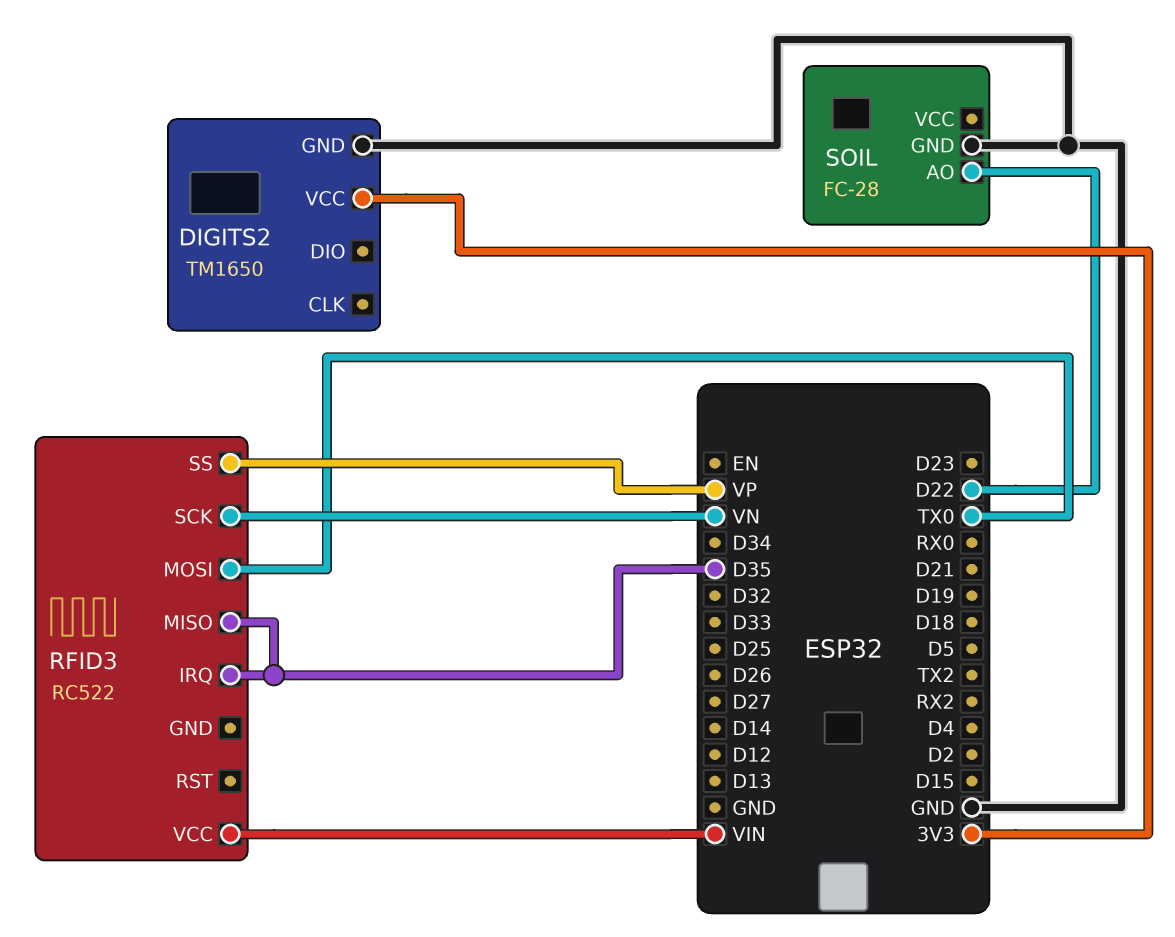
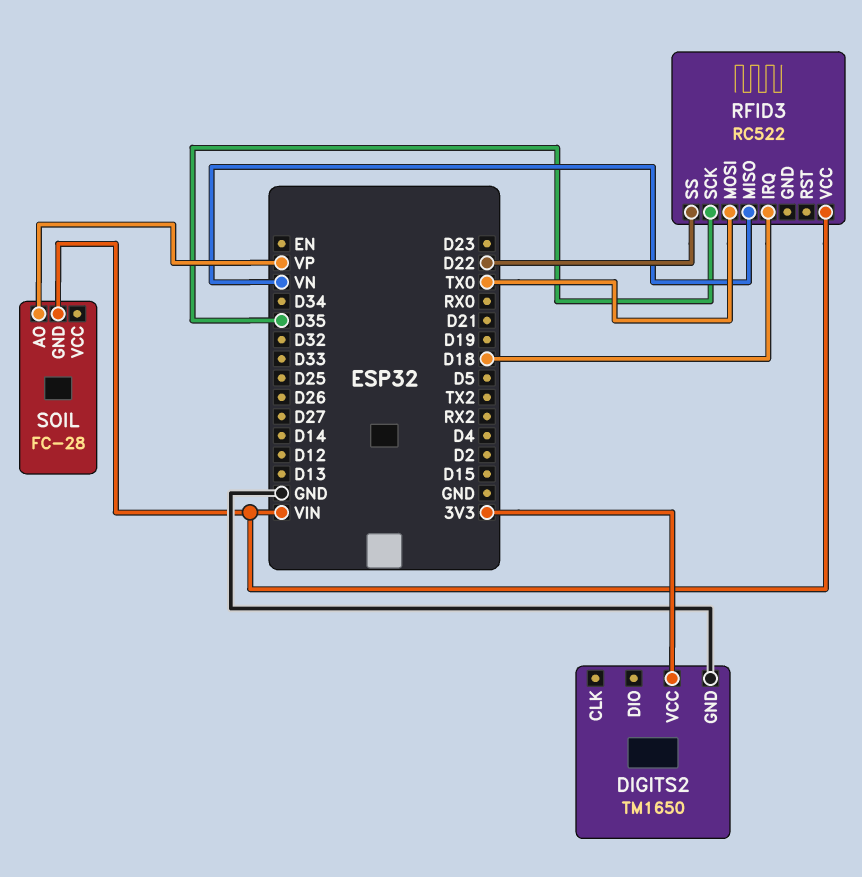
RFID3 pin IRQ: D35 -> D18
RFID3 pin MISO: D35 -> VN
RFID3 pin SCK: VN -> D35
RFID3 pin SS: VP -> D22
SOIL pin AO: D22 -> VP
SOIL pin GND: GND -> VIN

Prompt
Reproduce the entire listing exactly, except for any pictures it contains.

Your response
RFID3 pin IRQ: D35 -> D18
RFID3 pin MISO: D35 -> VN
RFID3 pin SCK: VN -> D35
RFID3 pin SS: VP -> D22
SOIL pin AO: D22 -> VP
SOIL pin GND: GND -> VIN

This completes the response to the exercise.